⟨

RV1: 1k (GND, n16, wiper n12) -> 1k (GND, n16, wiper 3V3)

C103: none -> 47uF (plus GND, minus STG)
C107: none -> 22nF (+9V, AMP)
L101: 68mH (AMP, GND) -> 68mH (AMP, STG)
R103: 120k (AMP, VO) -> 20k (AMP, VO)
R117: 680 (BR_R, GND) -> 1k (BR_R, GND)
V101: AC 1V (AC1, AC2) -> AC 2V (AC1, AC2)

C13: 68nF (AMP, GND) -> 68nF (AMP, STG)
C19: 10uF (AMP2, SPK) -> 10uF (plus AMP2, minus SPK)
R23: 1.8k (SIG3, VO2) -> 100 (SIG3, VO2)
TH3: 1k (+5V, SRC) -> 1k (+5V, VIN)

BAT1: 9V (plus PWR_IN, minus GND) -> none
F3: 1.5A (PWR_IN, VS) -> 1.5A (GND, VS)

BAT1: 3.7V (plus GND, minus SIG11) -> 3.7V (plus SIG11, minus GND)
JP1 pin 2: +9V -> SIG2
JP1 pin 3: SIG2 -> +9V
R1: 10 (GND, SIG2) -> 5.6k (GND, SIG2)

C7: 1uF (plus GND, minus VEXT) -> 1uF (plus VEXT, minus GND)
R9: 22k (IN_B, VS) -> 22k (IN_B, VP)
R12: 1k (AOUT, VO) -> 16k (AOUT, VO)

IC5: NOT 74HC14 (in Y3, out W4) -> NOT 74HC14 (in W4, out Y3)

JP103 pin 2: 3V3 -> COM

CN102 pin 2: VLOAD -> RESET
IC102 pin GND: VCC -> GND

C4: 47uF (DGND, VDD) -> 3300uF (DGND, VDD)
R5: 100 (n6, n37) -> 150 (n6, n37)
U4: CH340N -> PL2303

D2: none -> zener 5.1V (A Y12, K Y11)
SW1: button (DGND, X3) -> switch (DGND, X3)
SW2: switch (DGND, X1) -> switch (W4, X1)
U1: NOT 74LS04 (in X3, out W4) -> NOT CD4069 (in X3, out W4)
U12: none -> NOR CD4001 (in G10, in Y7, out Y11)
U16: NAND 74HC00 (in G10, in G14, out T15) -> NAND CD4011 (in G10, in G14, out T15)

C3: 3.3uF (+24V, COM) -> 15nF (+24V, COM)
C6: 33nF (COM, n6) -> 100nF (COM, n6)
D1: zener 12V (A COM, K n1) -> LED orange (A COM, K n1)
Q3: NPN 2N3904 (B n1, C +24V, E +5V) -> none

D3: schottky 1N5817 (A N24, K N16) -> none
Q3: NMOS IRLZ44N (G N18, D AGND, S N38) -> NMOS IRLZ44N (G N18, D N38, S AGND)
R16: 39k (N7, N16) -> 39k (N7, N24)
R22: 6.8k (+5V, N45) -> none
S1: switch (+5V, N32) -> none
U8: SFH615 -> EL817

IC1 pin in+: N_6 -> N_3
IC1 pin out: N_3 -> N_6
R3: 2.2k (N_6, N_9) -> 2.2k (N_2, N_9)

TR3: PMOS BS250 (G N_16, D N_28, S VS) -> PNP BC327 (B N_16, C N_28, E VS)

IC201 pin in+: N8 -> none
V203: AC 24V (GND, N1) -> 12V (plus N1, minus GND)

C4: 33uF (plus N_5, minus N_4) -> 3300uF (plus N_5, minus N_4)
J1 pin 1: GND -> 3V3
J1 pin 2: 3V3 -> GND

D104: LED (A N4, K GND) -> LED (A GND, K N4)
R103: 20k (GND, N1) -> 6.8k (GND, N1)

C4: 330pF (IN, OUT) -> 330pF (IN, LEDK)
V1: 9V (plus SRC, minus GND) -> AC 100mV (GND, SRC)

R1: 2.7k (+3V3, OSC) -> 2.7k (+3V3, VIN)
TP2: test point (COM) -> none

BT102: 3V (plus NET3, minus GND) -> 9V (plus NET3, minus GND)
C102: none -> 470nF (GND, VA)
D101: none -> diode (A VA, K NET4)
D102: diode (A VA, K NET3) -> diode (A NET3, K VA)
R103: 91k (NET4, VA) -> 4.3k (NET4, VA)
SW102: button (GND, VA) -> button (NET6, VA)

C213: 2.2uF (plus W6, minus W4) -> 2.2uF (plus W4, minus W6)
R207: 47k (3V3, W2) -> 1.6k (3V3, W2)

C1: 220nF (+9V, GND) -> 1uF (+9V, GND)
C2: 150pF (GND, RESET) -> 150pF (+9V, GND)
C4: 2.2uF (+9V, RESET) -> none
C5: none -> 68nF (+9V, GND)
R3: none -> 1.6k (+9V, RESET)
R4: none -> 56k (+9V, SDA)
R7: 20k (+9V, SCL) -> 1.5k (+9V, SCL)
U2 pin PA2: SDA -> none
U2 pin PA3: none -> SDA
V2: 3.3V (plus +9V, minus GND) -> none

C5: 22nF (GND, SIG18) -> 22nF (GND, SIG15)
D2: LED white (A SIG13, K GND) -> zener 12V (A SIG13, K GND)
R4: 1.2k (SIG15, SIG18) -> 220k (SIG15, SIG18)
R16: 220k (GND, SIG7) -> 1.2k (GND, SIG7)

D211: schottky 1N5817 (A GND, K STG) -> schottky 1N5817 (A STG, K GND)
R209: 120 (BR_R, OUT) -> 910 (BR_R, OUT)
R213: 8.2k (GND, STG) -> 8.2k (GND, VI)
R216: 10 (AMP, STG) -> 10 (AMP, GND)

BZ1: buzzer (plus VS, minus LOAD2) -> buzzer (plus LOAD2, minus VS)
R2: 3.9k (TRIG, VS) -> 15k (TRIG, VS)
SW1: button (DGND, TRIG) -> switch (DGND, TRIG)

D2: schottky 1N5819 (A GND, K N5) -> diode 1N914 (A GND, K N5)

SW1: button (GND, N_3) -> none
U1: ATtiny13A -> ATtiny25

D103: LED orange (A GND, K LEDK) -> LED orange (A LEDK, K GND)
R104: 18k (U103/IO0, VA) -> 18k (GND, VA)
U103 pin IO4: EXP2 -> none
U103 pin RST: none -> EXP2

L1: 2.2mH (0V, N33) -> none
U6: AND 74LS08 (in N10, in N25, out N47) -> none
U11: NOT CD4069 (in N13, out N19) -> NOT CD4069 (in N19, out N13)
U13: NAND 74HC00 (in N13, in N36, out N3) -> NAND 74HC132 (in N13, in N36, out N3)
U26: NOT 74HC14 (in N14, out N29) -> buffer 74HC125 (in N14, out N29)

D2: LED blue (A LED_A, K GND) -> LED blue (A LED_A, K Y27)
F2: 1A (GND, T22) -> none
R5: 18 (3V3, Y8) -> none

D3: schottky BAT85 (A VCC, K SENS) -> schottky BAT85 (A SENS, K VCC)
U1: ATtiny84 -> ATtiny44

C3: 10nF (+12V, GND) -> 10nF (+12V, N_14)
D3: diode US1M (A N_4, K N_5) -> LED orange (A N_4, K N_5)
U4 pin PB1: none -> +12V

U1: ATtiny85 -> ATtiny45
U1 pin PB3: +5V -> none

⟩

Tell me how many lines in the records above include the word "DGND"; the number is all that is needed.

* _RESPONSE FOR THIS EXERCISE_
4